◆ What you need to do
Emit only the lines from the line containing "orange star: (49, 621)" through the last line of the entries, unchanged.
>>>>
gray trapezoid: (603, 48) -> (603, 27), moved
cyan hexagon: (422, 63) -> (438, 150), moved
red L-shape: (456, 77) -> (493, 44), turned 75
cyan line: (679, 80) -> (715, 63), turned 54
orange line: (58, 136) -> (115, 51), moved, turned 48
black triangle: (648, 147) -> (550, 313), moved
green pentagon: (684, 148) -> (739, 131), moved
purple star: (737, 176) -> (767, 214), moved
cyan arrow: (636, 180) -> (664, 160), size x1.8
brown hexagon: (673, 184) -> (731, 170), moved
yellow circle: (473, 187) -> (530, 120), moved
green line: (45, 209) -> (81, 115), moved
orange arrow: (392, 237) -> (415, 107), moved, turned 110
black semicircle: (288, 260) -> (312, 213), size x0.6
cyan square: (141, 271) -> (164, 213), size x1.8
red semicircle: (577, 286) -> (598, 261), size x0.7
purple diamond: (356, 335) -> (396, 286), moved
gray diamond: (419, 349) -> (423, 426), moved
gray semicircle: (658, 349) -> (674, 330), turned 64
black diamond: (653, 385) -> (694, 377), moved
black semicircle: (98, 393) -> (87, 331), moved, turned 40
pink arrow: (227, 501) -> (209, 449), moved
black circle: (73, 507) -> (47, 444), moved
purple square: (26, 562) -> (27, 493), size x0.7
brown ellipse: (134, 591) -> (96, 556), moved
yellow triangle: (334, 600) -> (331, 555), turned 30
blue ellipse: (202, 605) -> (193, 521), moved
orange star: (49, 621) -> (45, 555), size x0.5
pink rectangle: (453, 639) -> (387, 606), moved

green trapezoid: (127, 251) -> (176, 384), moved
<<<<
◆ Task output
orange star: (49, 621) -> (45, 555), size x0.5
pink rectangle: (453, 639) -> (387, 606), moved

green trapezoid: (127, 251) -> (176, 384), moved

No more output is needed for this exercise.